→ **Task requirements**: Leave the pictures out while you restate every entry below word for word.

→ **Given entries**:
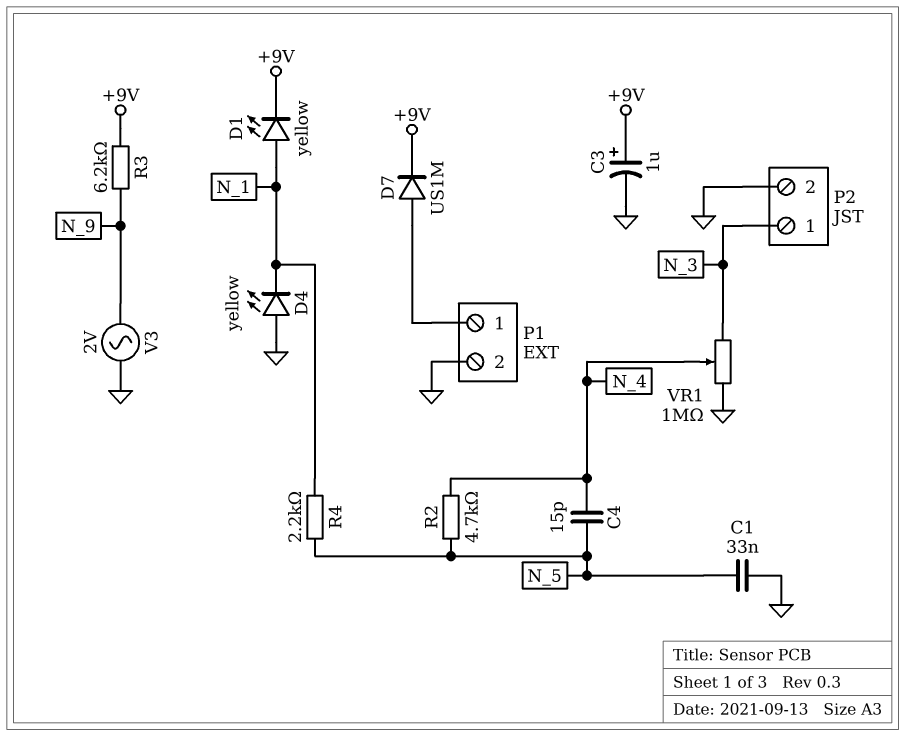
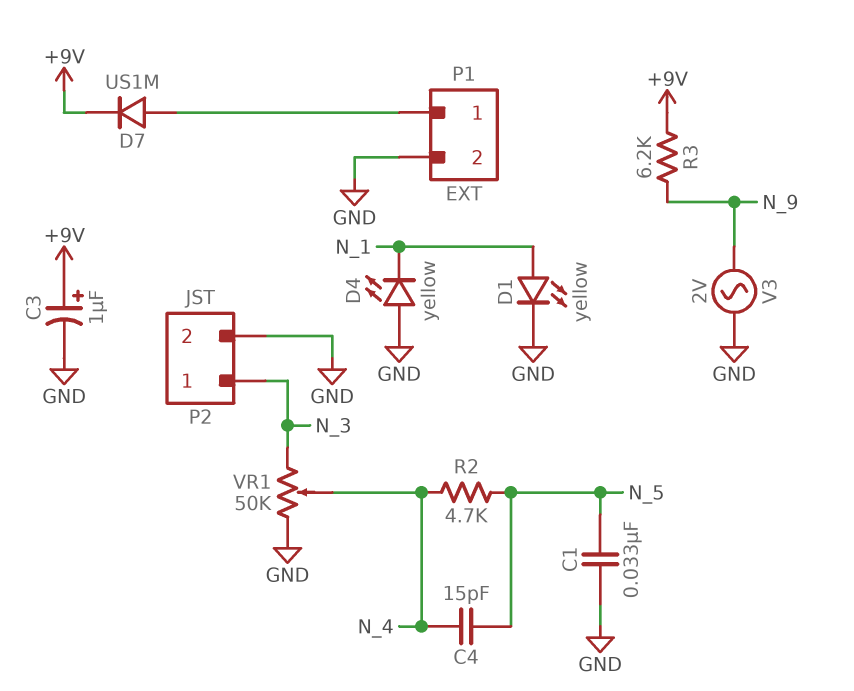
D1: LED yellow (A N_1, K +9V) -> LED yellow (A N_1, K GND)
R4: 2.2k (N_1, N_5) -> none
VR1: 1M (GND, N_3, wiper N_4) -> 50k (GND, N_3, wiper N_4)

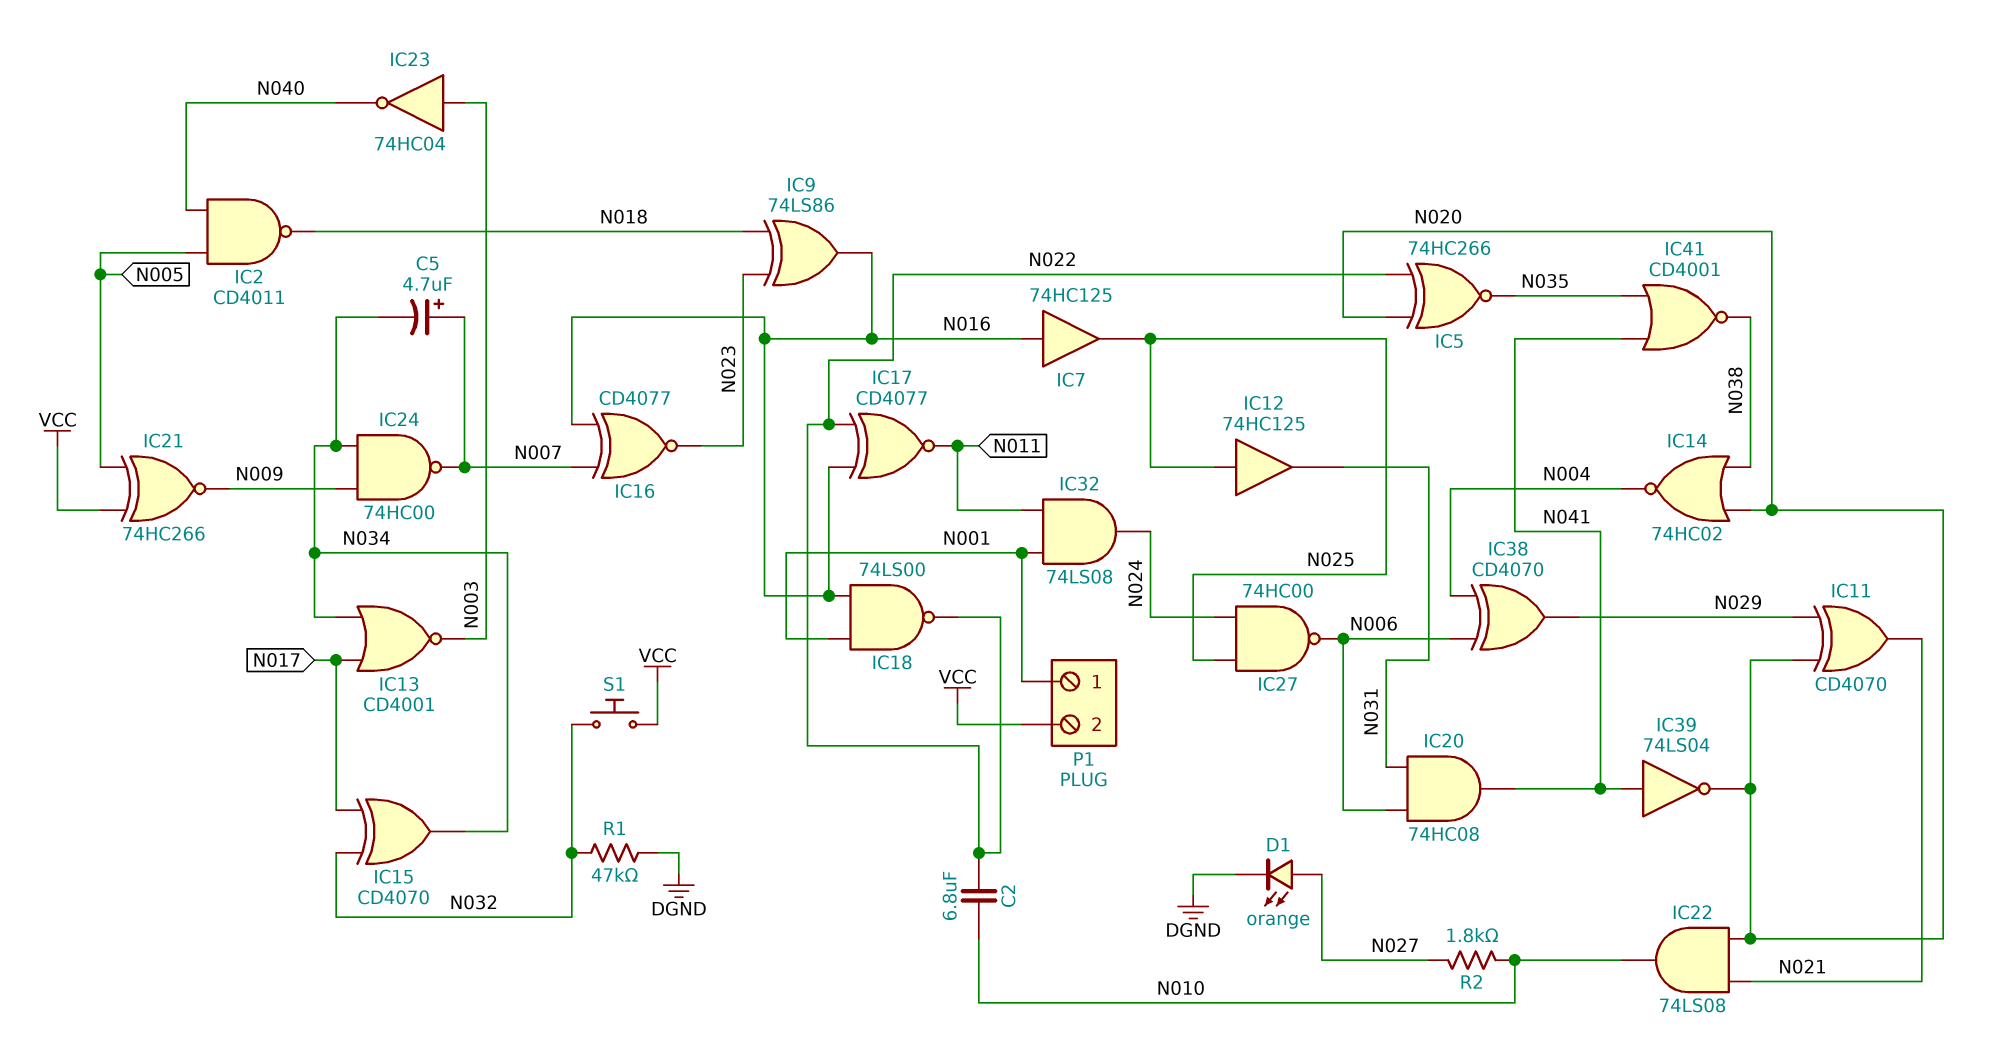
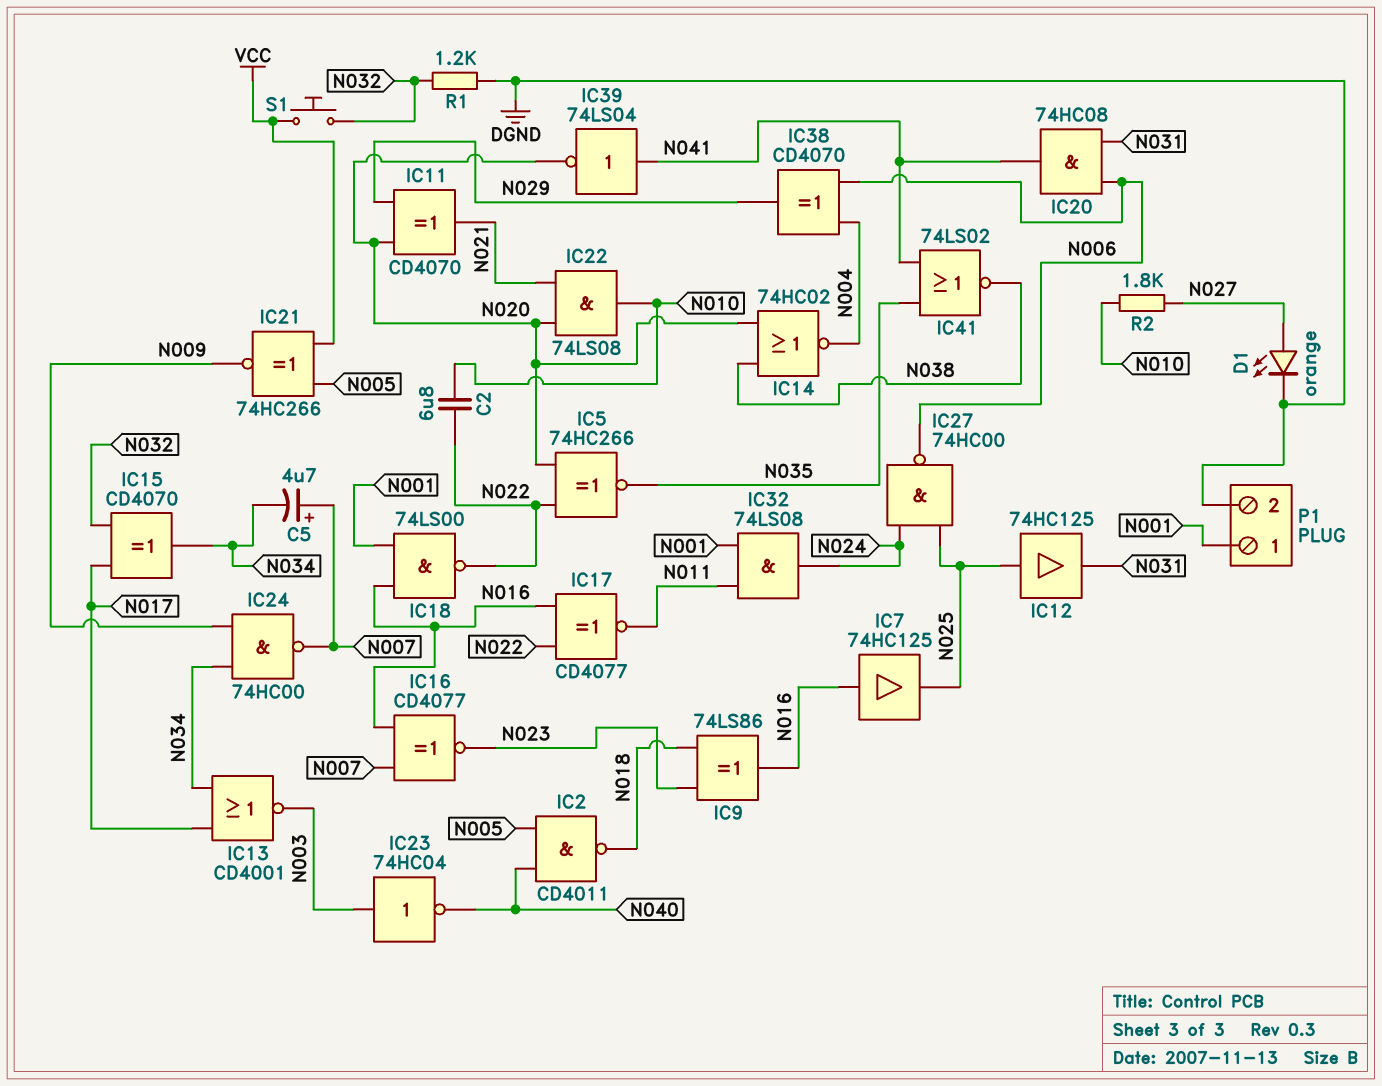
IC41: NOR CD4001 (in N035, in N041, out N038) -> NOR 74LS02 (in N035, in N041, out N038)
P1 pin 2: VCC -> DGND
R1: 47k (DGND, N032) -> 1.2k (DGND, N032)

→ **Output of the task**:
D1: LED yellow (A N_1, K +9V) -> LED yellow (A N_1, K GND)
R4: 2.2k (N_1, N_5) -> none
VR1: 1M (GND, N_3, wiper N_4) -> 50k (GND, N_3, wiper N_4)

IC41: NOR CD4001 (in N035, in N041, out N038) -> NOR 74LS02 (in N035, in N041, out N038)
P1 pin 2: VCC -> DGND
R1: 47k (DGND, N032) -> 1.2k (DGND, N032)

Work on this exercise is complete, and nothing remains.